Below are some records: retype them all exactly, but not the pictures.

*** GIVEN INFORMATION ***

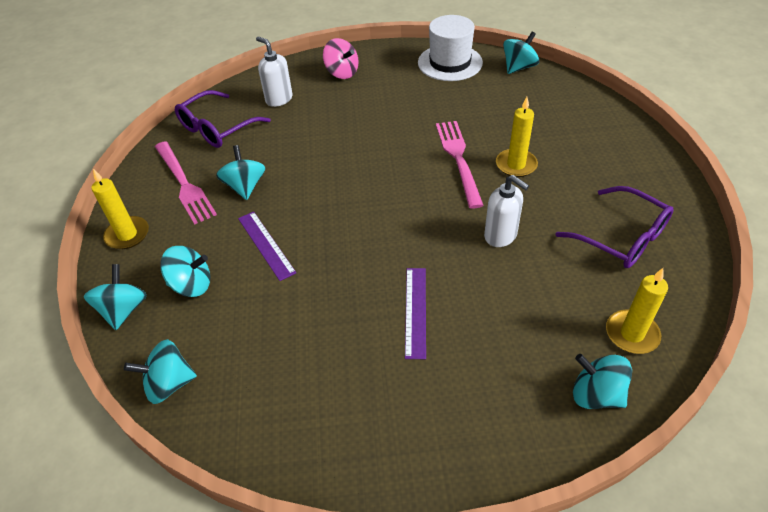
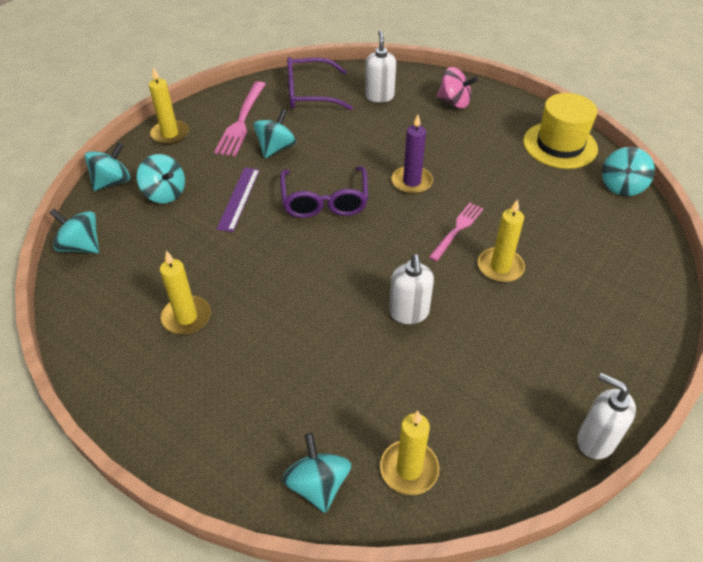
camera: 40 degrees right, 0 degrees up
(342, 73) = (454, 102): pink spinning top -> pink spinning top turned 60 degrees counterclockwise
(347, 364) = (186, 317): none -> yellow candle
(385, 146) = (411, 182): none -> purple candle
(415, 311) = (273, 318): purple ruler -> none
(450, 63) = (560, 145): white hat -> yellow hat
(458, 158) = (457, 229): pink fork -> pink fork, size x0.65
(519, 67) = (622, 186): turquoise spinning top -> turquoise spinning top turned 120 degrees clockwise
(622, 237) = (511, 392): purple glasses -> purple glasses (324, 201)
(696, 229) = (595, 440): none -> white soap dispenser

*** End of GIVEN INFORMATION ***

SOLVED EXERCISE:
camera: 40 degrees right, 0 degrees up
(342, 73) = (454, 102): pink spinning top -> pink spinning top turned 60 degrees counterclockwise
(347, 364) = (186, 317): none -> yellow candle
(385, 146) = (411, 182): none -> purple candle
(415, 311) = (273, 318): purple ruler -> none
(450, 63) = (560, 145): white hat -> yellow hat
(458, 158) = (457, 229): pink fork -> pink fork, size x0.65
(519, 67) = (622, 186): turquoise spinning top -> turquoise spinning top turned 120 degrees clockwise
(622, 237) = (511, 392): purple glasses -> purple glasses (324, 201)
(696, 229) = (595, 440): none -> white soap dispenser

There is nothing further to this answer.